> [GOAL OF THE EXERCISE] For the entries below, copy exactly the line that contains "brown plate A3:C5" through the line that contains "red brick A2:A4", both ends included, and exclude all pictures.

══════

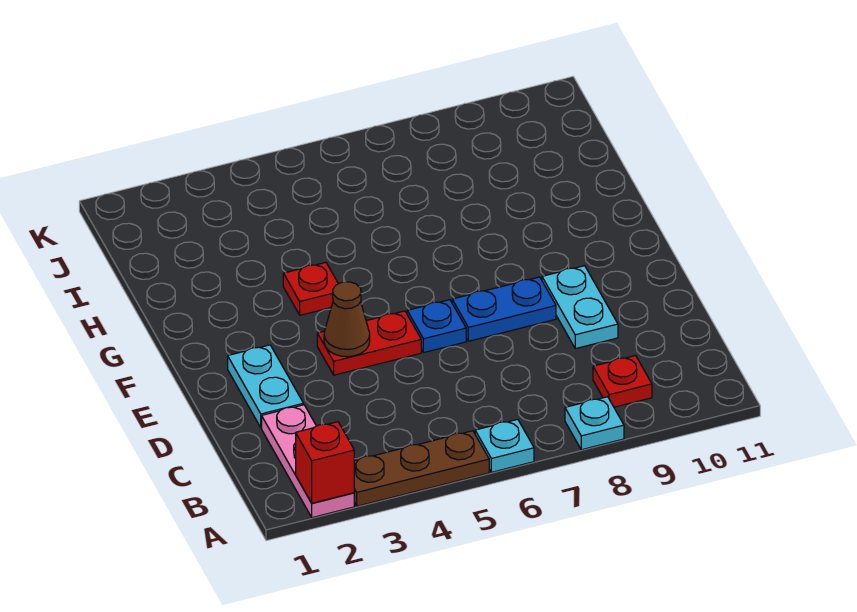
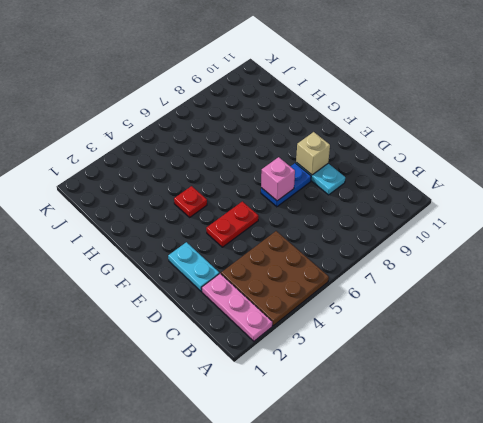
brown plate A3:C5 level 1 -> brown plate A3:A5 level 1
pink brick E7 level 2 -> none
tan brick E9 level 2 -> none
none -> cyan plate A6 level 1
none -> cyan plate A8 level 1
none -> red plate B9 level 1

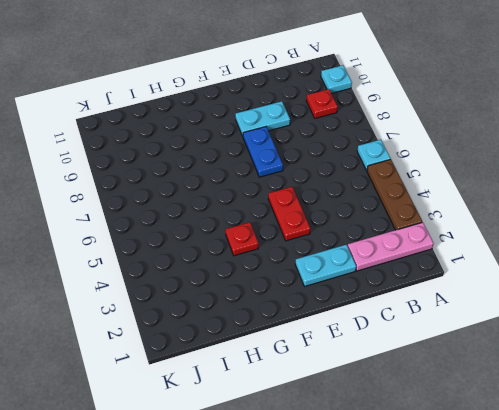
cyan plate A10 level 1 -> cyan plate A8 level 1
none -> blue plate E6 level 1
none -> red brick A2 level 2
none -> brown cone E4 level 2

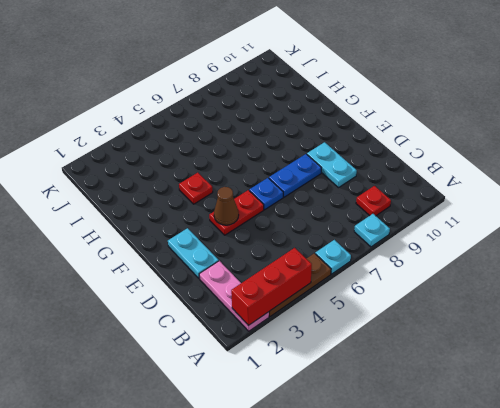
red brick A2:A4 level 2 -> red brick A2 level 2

══════

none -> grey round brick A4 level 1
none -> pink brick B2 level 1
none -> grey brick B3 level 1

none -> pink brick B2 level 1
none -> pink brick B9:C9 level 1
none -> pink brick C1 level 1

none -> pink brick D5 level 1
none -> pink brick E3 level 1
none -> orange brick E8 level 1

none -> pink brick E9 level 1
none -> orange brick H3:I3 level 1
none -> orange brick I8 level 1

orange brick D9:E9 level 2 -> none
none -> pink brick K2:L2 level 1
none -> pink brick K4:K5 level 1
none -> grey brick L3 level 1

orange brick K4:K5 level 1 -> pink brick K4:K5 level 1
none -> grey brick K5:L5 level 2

══════

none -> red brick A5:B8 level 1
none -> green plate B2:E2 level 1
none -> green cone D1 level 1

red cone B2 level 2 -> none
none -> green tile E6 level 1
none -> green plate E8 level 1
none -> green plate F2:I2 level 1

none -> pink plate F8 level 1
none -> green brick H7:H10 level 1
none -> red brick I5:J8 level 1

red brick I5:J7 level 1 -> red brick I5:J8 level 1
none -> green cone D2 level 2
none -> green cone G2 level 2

══════

> [WRITTEN ANSWER]
brown plate A3:C5 level 1 -> brown plate A3:A5 level 1
pink brick E7 level 2 -> none
tan brick E9 level 2 -> none
none -> cyan plate A6 level 1
none -> cyan plate A8 level 1
none -> red plate B9 level 1

cyan plate A10 level 1 -> cyan plate A8 level 1
none -> blue plate E6 level 1
none -> red brick A2 level 2
none -> brown cone E4 level 2

red brick A2:A4 level 2 -> red brick A2 level 2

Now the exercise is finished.